RECORDS FOR PROCESSING ▸
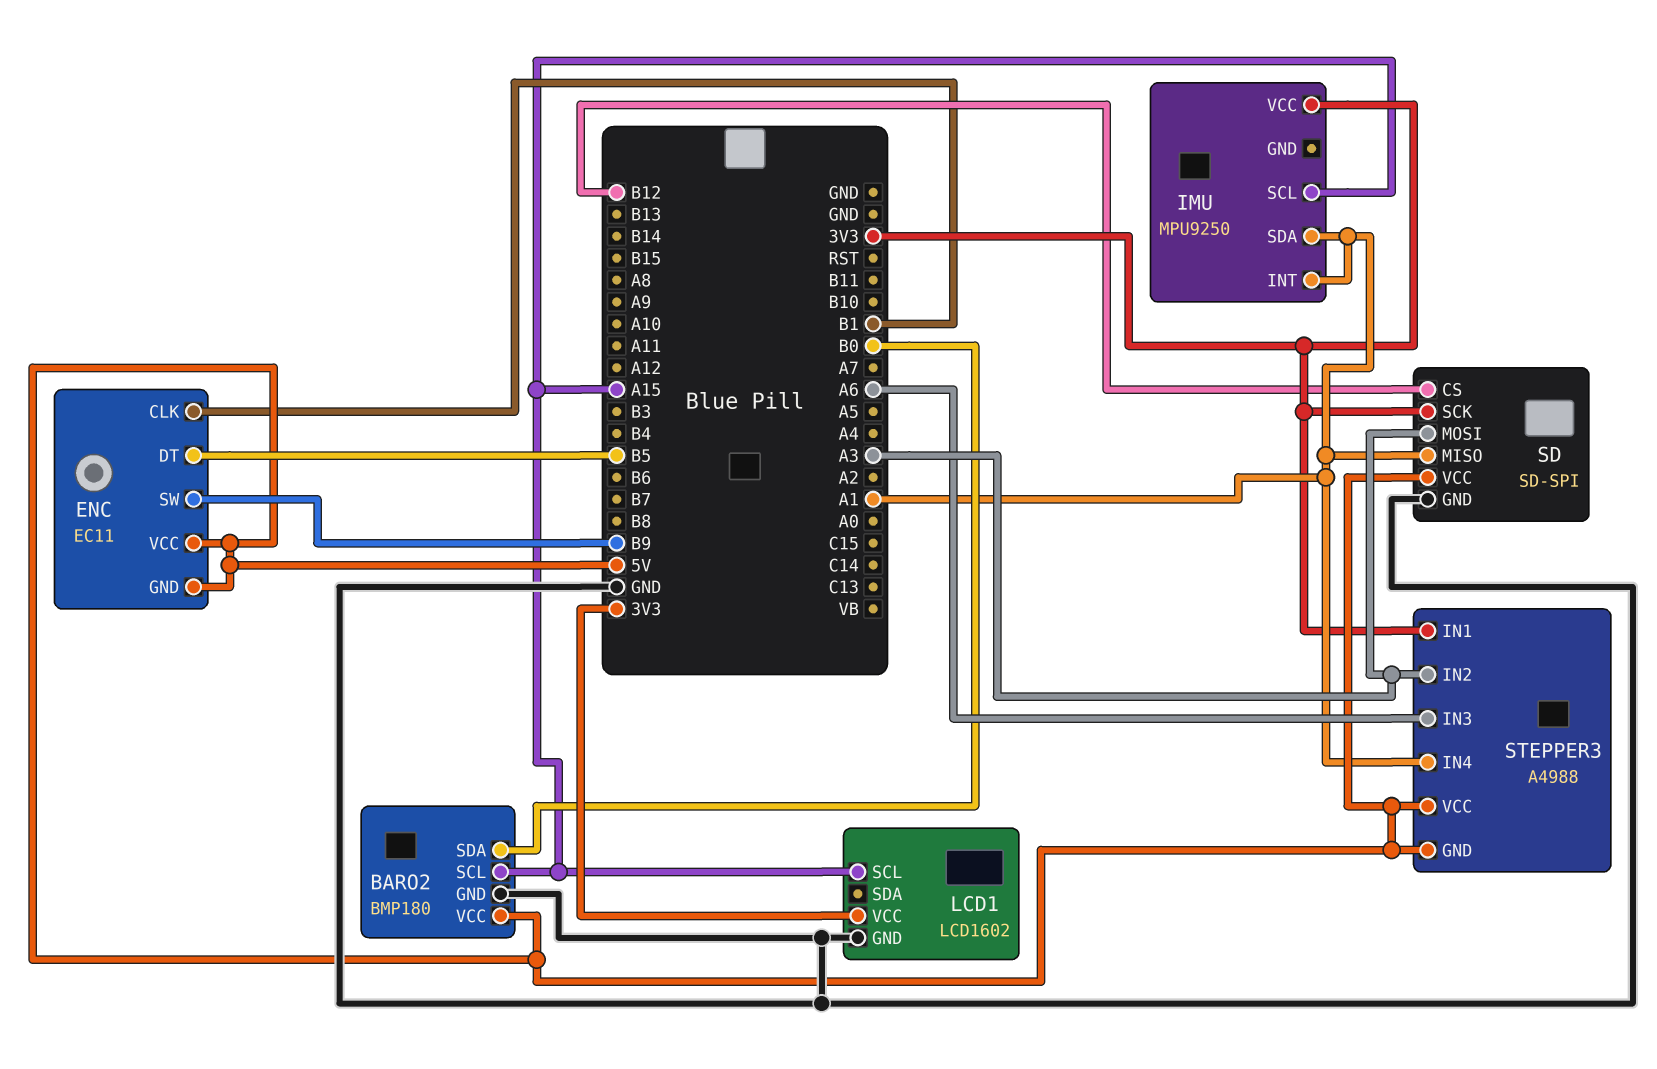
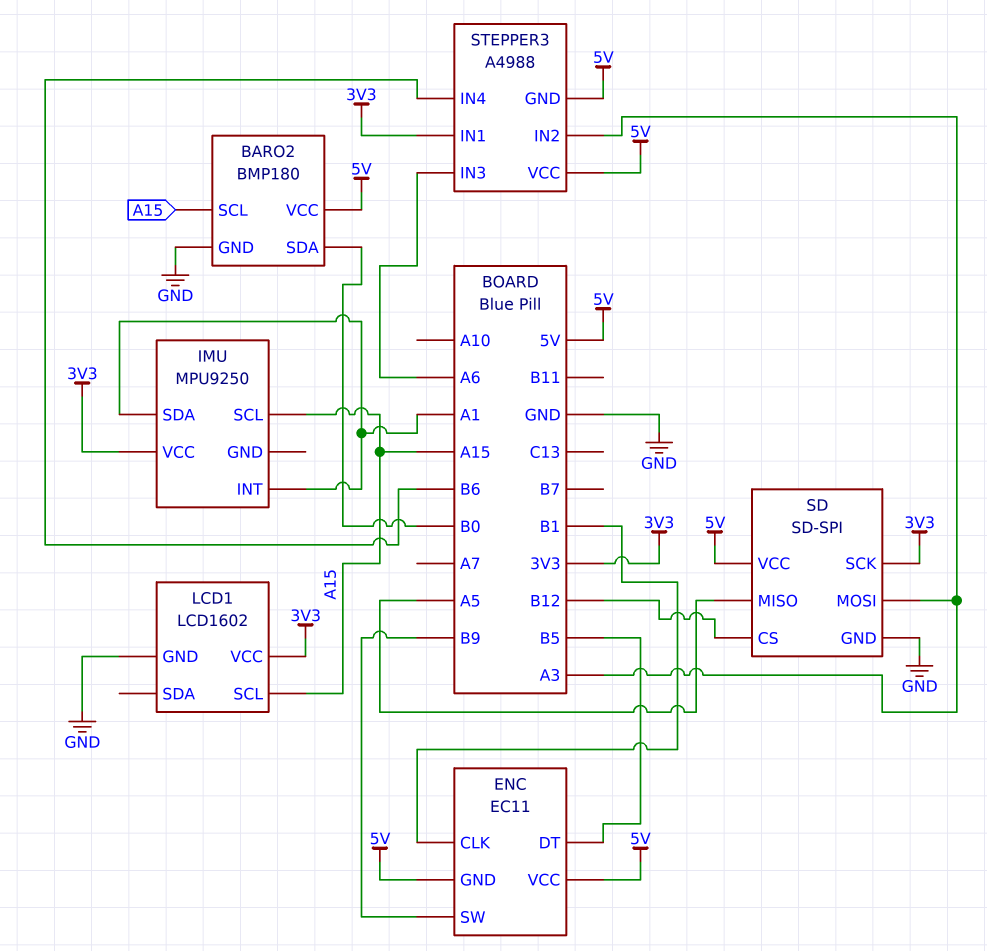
SD pin MISO: A1 -> A5
STEPPER3 pin IN4: A1 -> B6

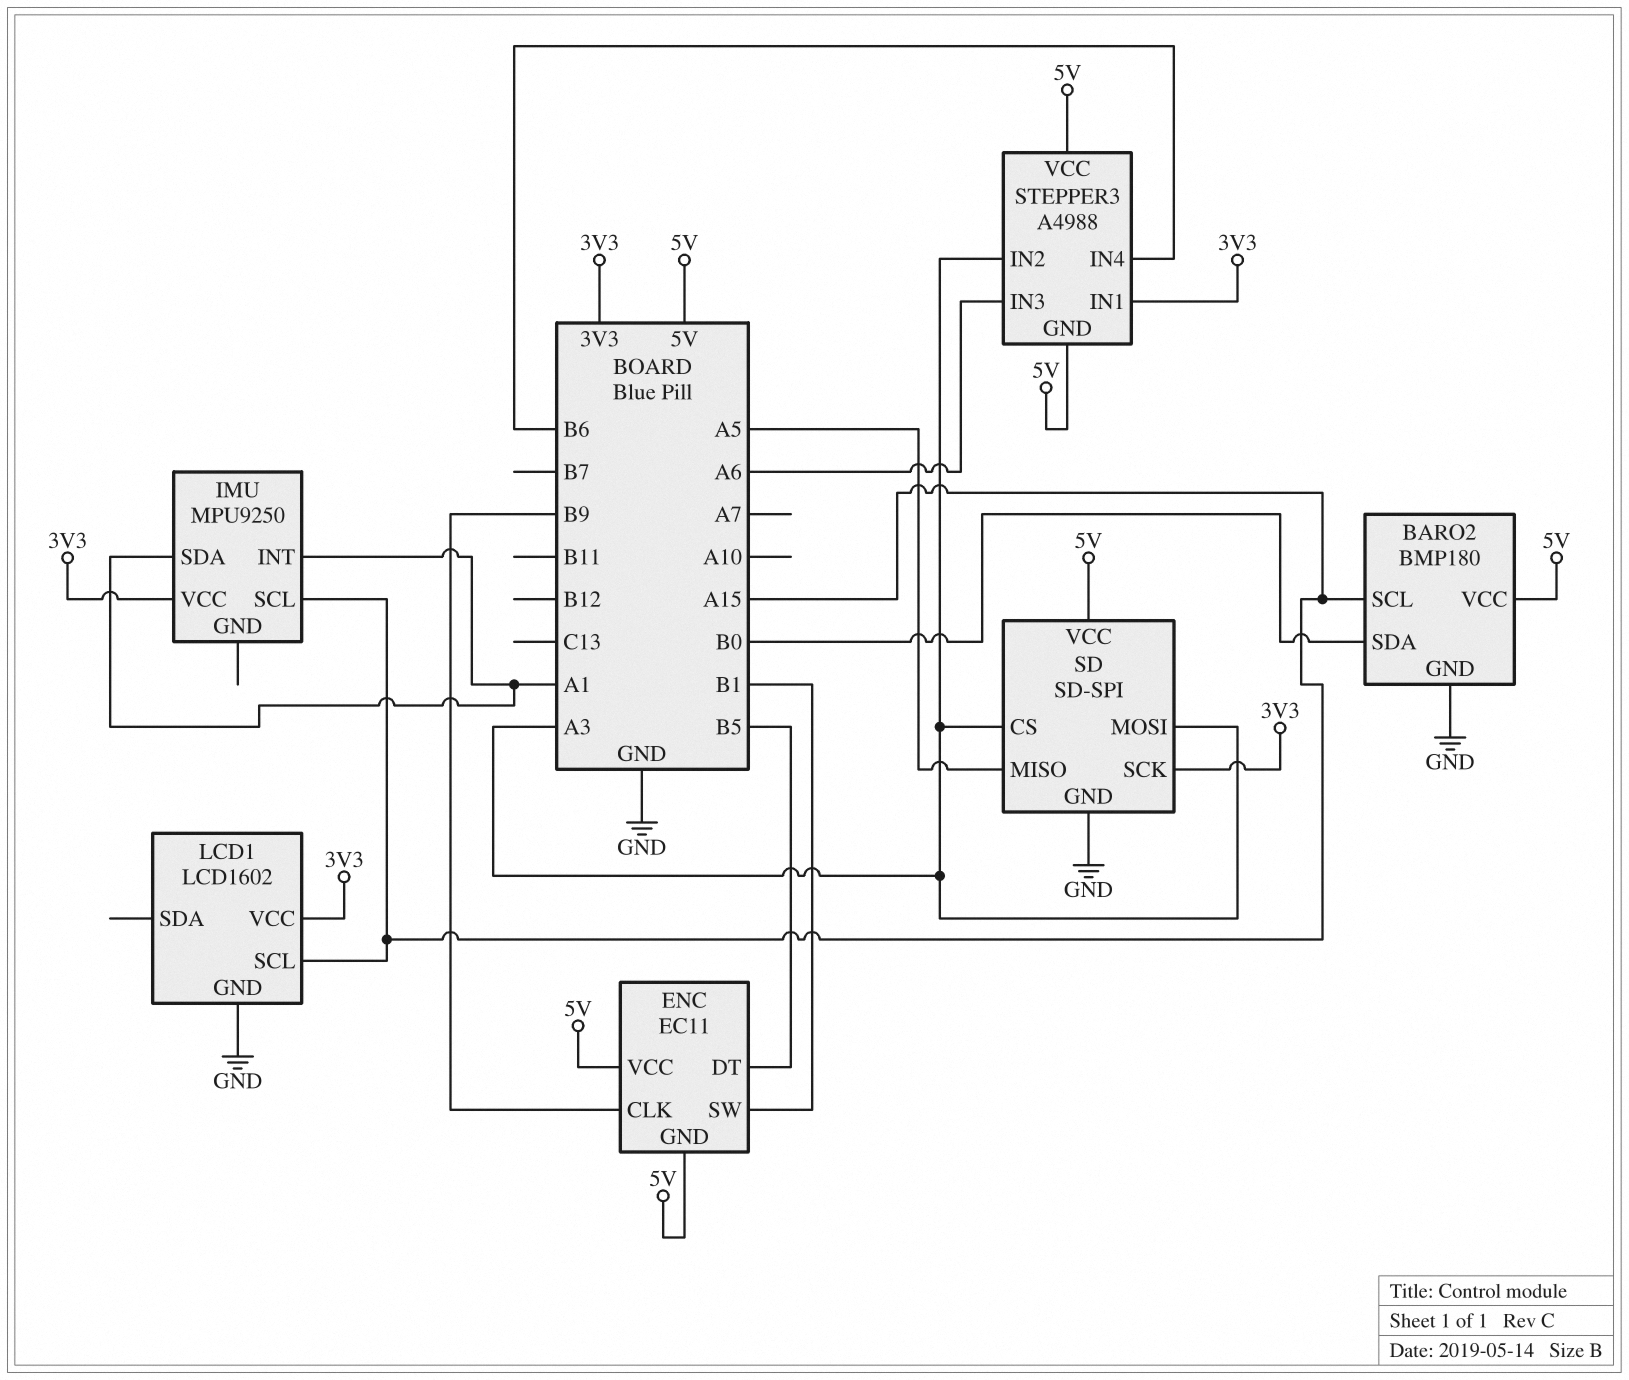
ENC pin CLK: B1 -> B9
ENC pin SW: B9 -> B1
SD pin CS: B12 -> A3

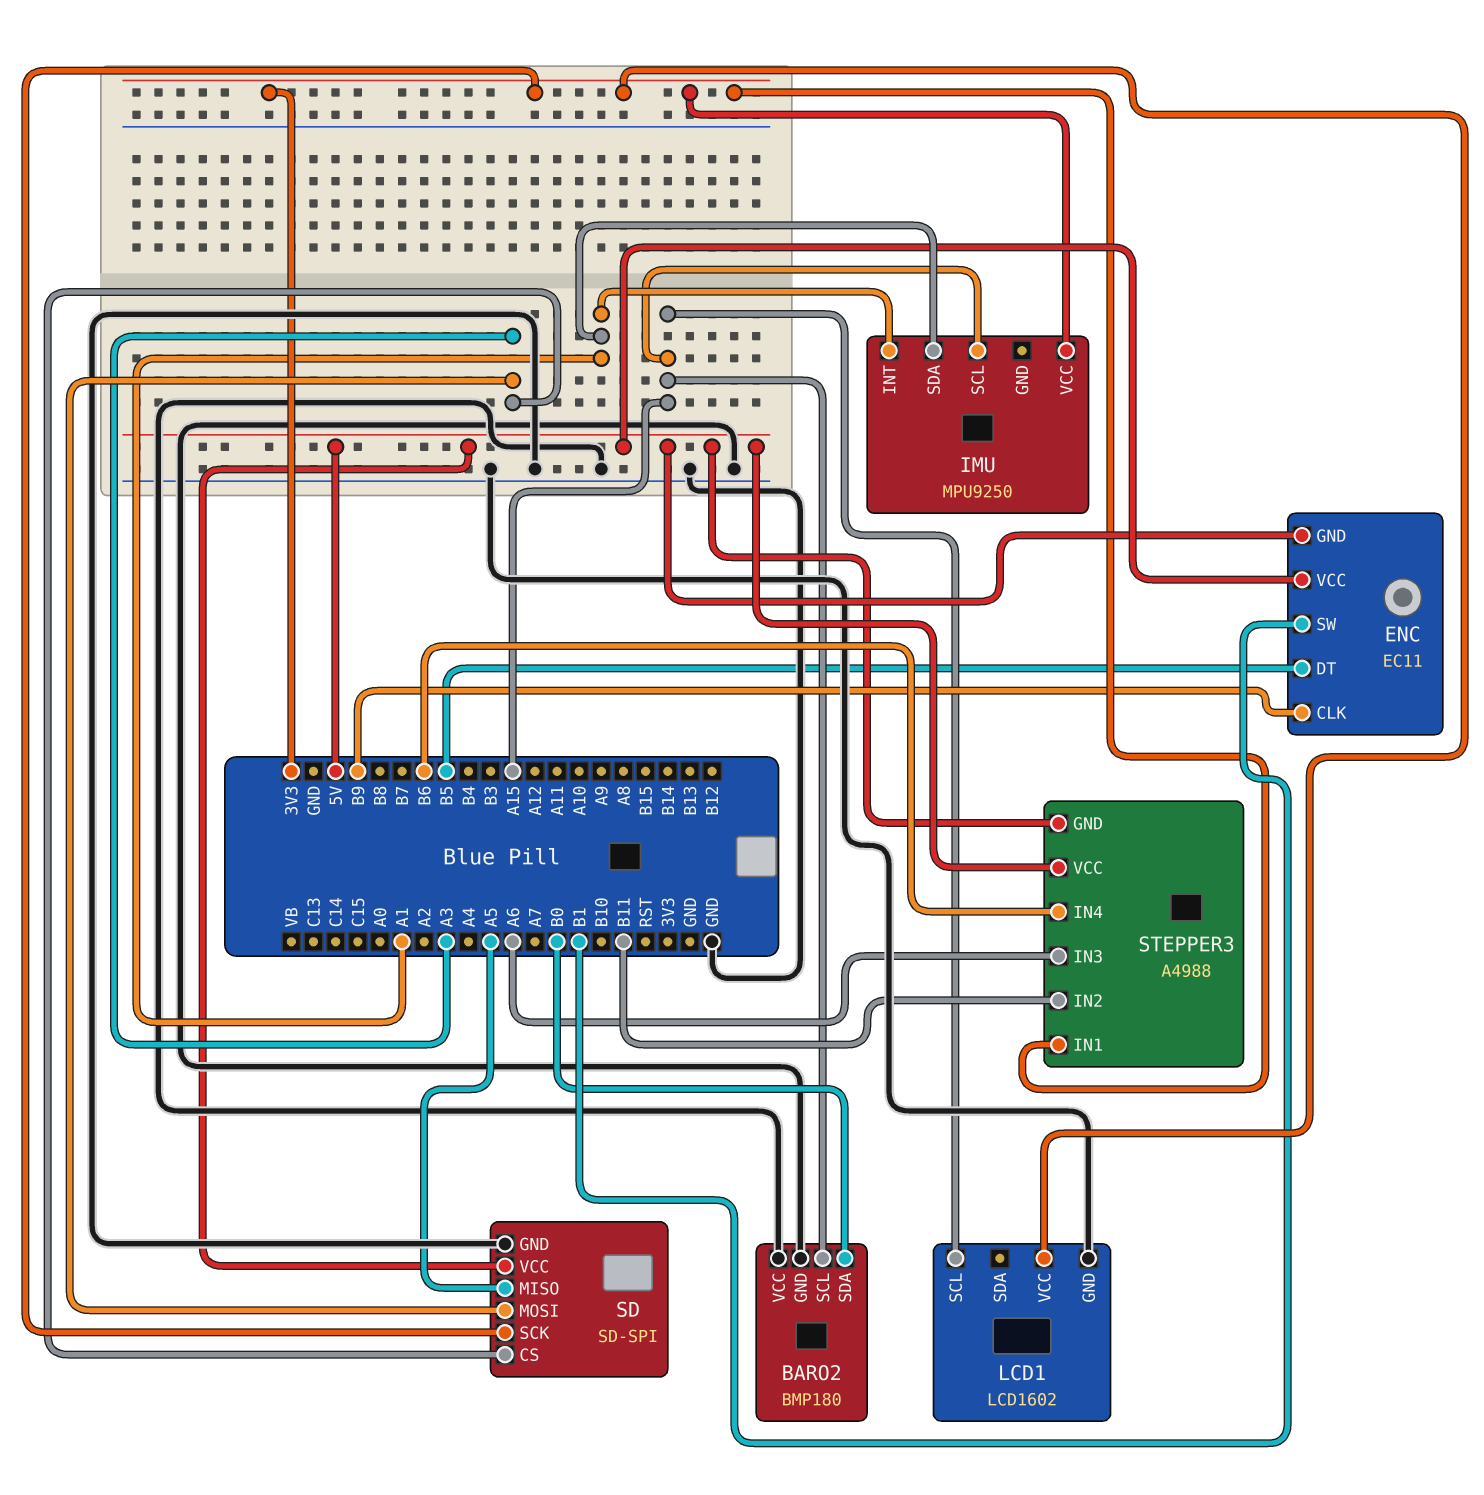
BARO2 pin VCC: 5V -> GND
STEPPER3 pin IN2: A3 -> B11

EXERCISE BRIEF ▸ The data above is to be printed exactly, all of it, except for the pictures.

SOLUTION TO THIS EXERCISE ▸
SD pin MISO: A1 -> A5
STEPPER3 pin IN4: A1 -> B6

ENC pin CLK: B1 -> B9
ENC pin SW: B9 -> B1
SD pin CS: B12 -> A3

BARO2 pin VCC: 5V -> GND
STEPPER3 pin IN2: A3 -> B11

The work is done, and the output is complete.